[Input]
#####

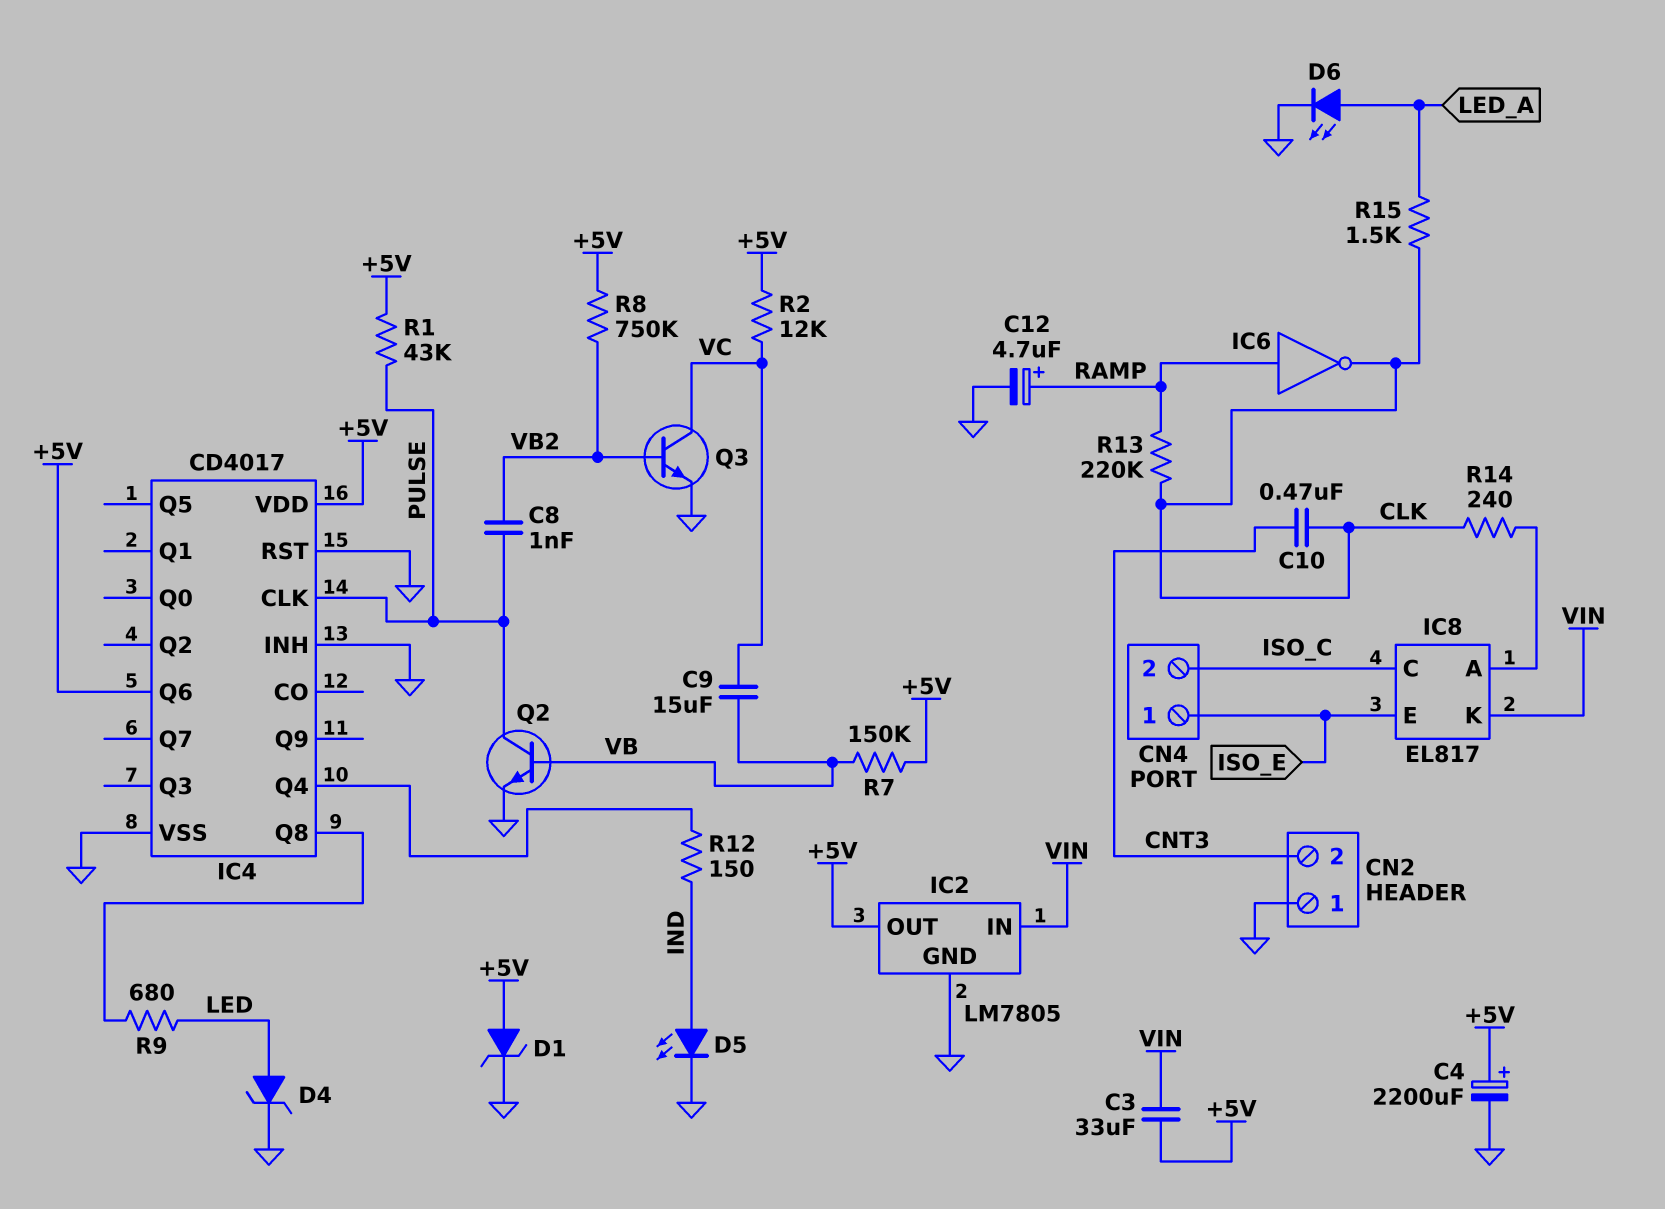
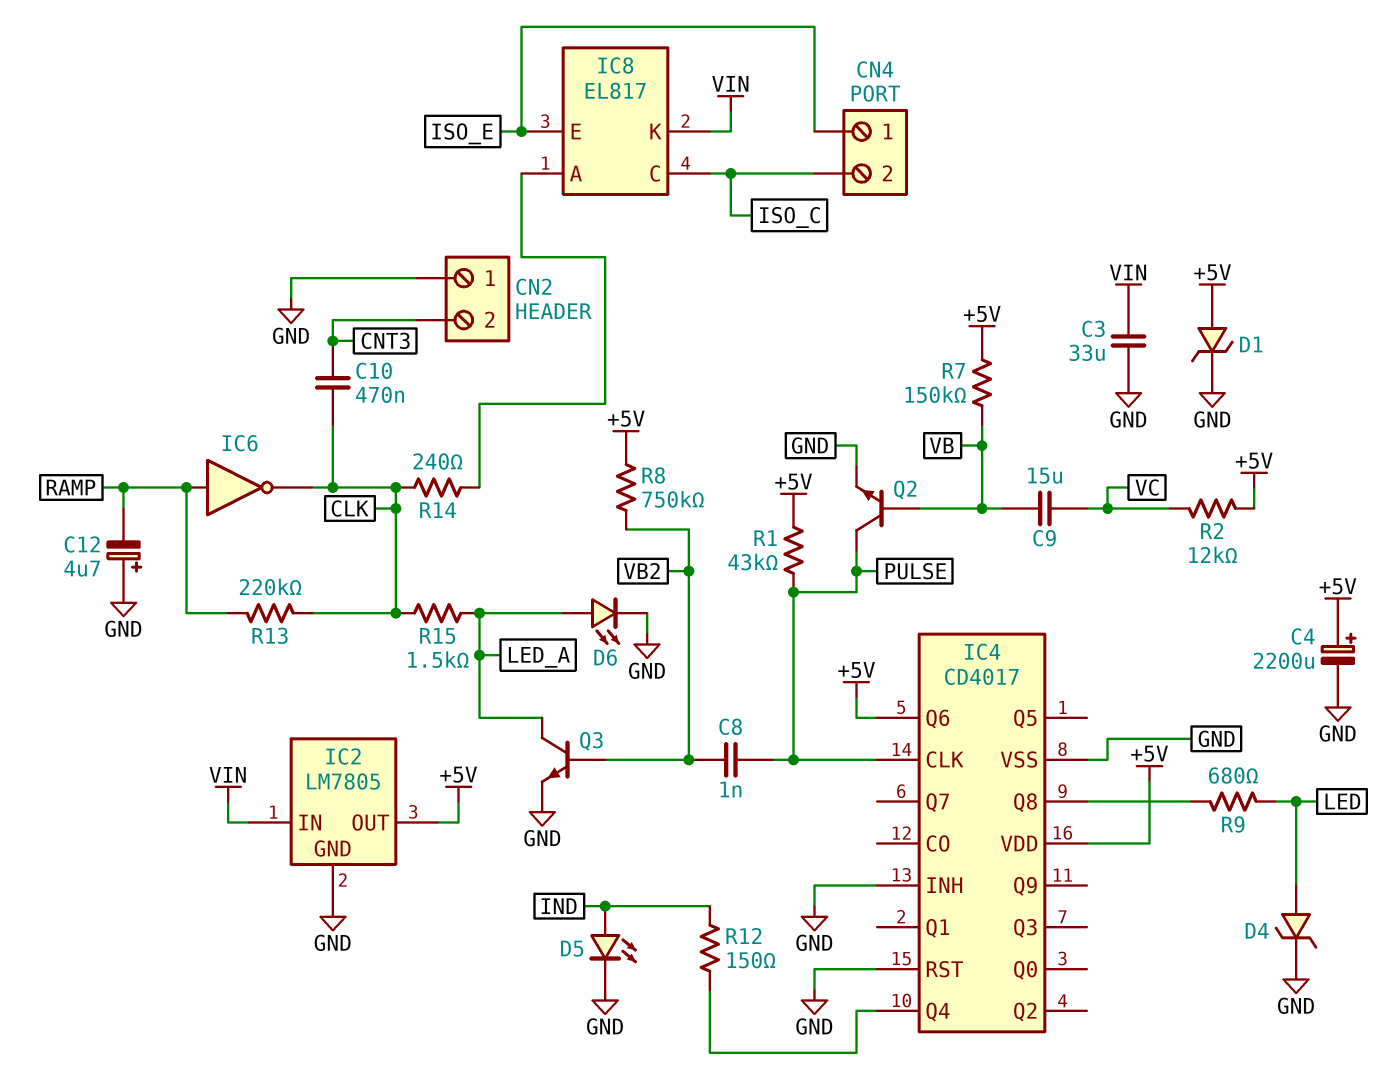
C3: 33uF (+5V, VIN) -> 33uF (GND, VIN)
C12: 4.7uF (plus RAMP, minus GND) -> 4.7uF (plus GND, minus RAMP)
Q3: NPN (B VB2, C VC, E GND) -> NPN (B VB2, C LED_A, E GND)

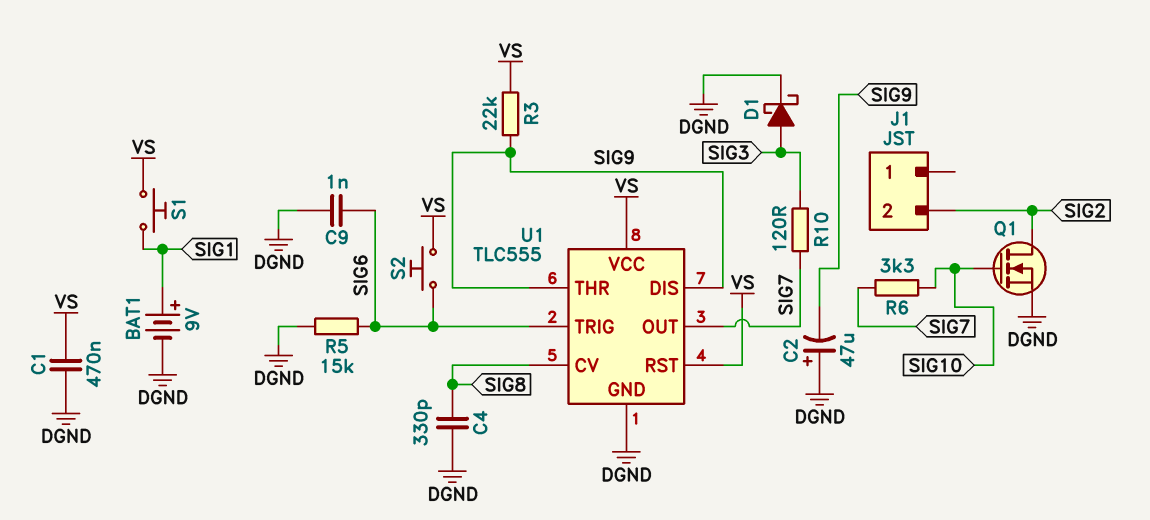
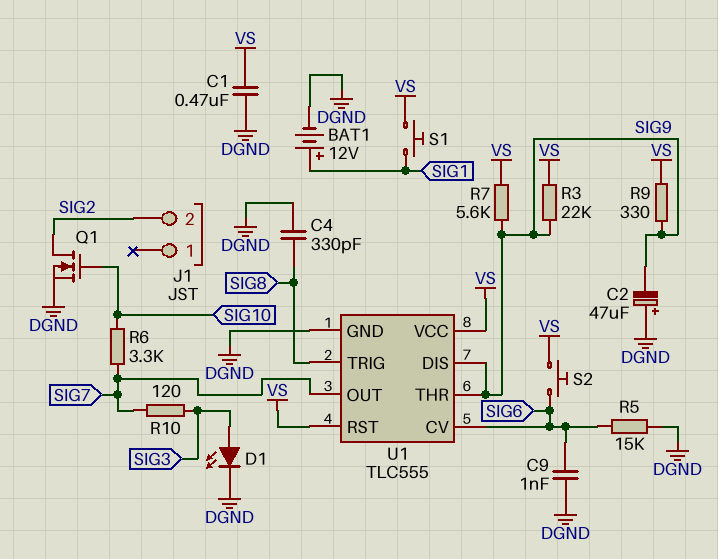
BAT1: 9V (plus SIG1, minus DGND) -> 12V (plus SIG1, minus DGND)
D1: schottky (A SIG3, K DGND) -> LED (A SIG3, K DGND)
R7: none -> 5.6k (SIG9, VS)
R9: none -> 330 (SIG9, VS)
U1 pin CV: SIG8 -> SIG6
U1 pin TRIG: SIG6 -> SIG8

#####

When a line holds the string "plus", pull it out of the listing.

C12: 4.7uF (plus RAMP, minus GND) -> 4.7uF (plus GND, minus RAMP)
BAT1: 9V (plus SIG1, minus DGND) -> 12V (plus SIG1, minus DGND)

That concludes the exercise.